In the listing below, how many lines hold "orange"? Give the number only.

_ _ _ _

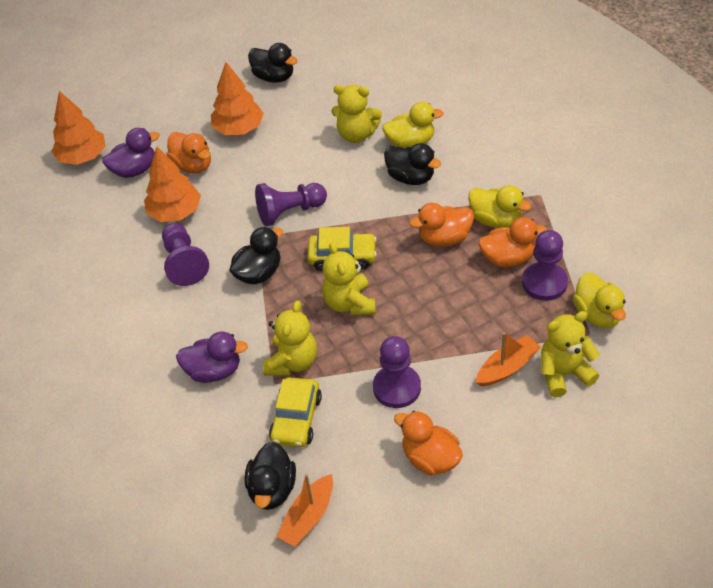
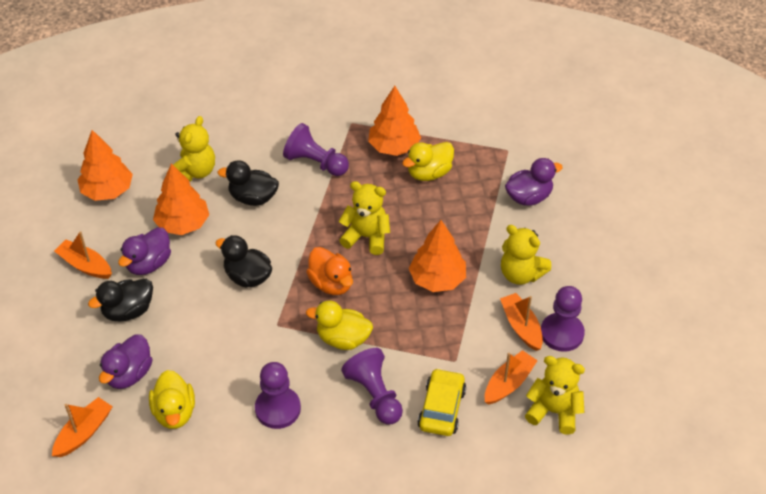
black duck: 4 -> 3
orange boat: 2 -> 4
orange duck: 4 -> 1
orange tree: 3 -> 4
purple duck: 2 -> 3
yellow car: 2 -> 1

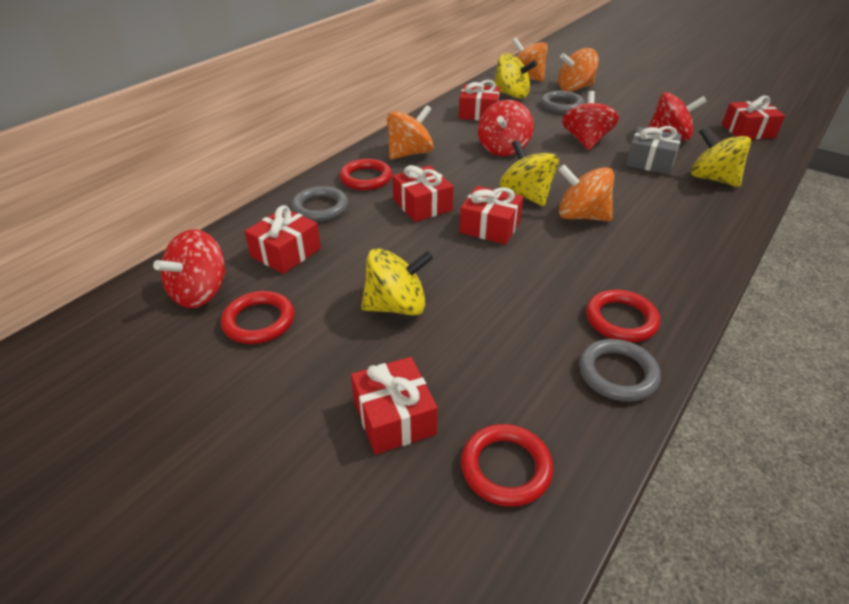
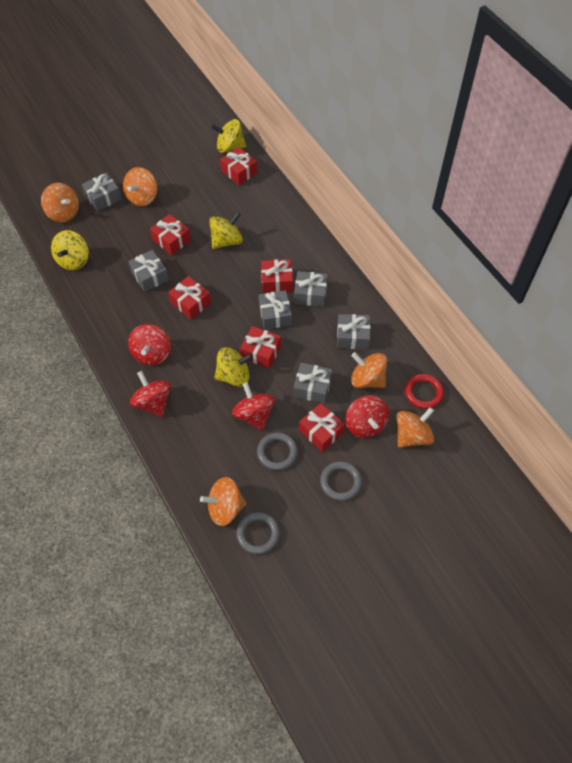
grey gift: 1 -> 6
orange spinning top: 4 -> 5
red ring: 4 -> 1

_ _ _ _

RESULT
4